→ Given information:
____________________

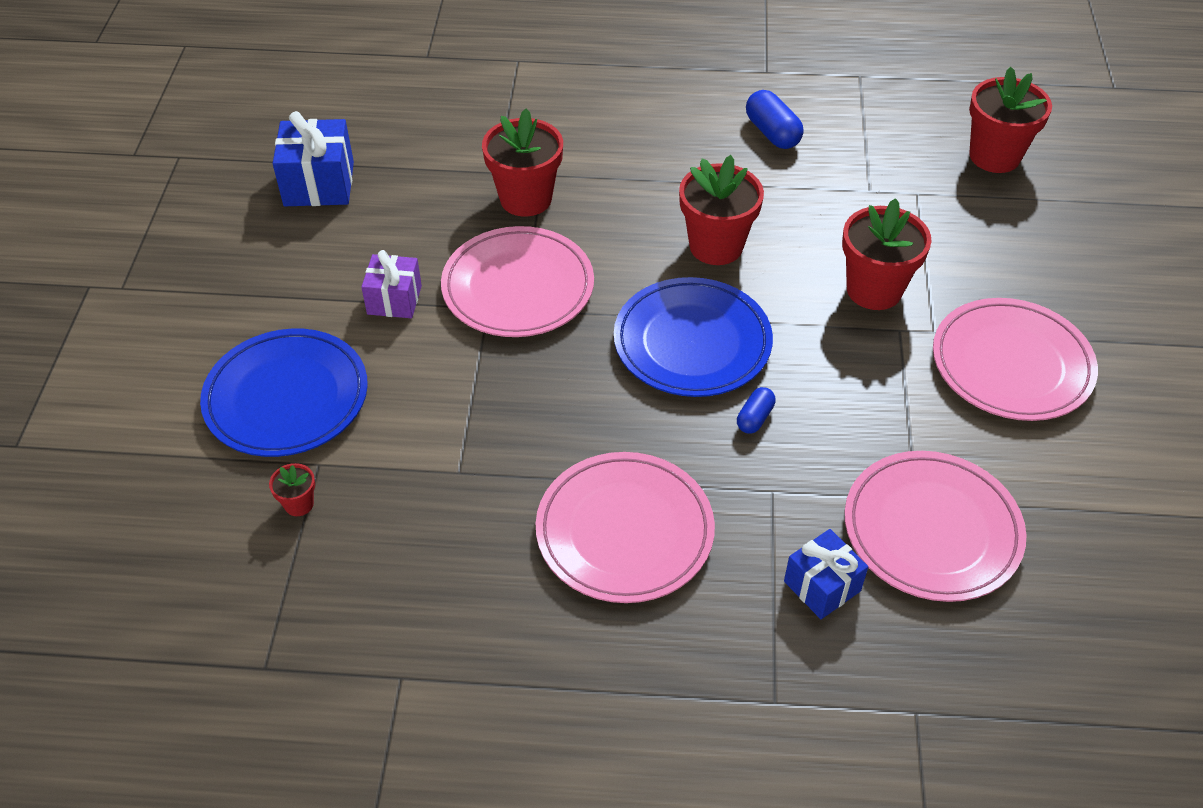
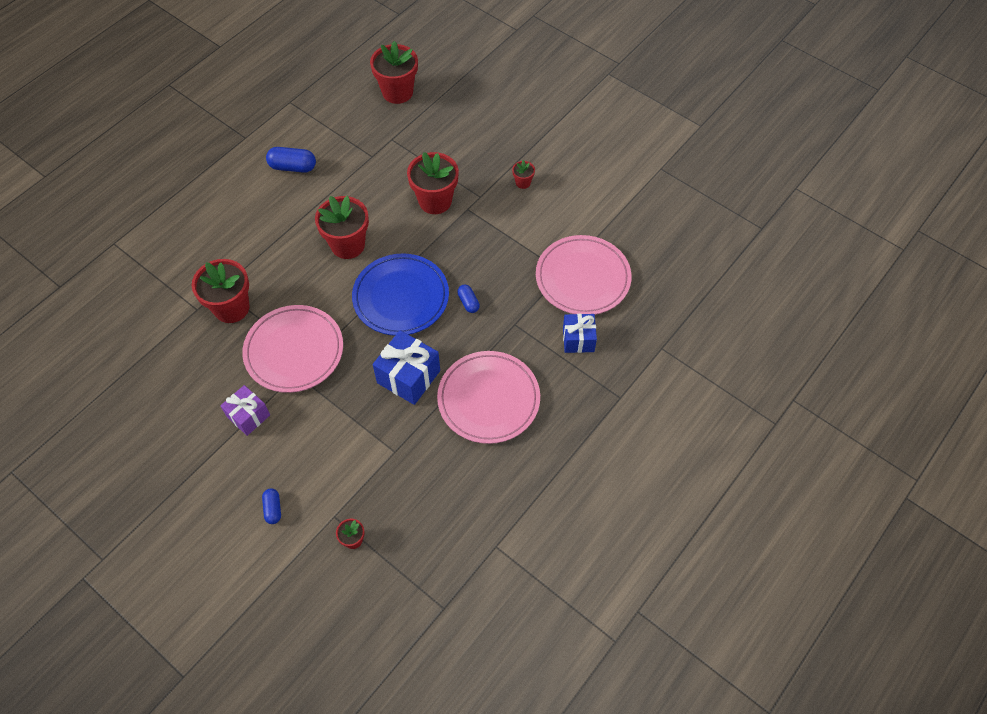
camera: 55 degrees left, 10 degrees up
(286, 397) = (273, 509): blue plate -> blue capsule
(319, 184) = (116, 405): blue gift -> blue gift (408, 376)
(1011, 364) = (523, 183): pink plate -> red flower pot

____________________

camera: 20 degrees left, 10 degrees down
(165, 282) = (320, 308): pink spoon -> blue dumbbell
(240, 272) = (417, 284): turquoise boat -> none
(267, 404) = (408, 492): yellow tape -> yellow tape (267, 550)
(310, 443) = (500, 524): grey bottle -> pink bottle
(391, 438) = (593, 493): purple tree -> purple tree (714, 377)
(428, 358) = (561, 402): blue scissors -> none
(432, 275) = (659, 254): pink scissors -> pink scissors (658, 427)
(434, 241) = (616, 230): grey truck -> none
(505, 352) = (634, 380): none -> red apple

____________________

→ Work to complete: Would you please copy all lines in the data that contain the word "grey"?

→ Output of the exercise:
(310, 443) = (500, 524): grey bottle -> pink bottle
(434, 241) = (616, 230): grey truck -> none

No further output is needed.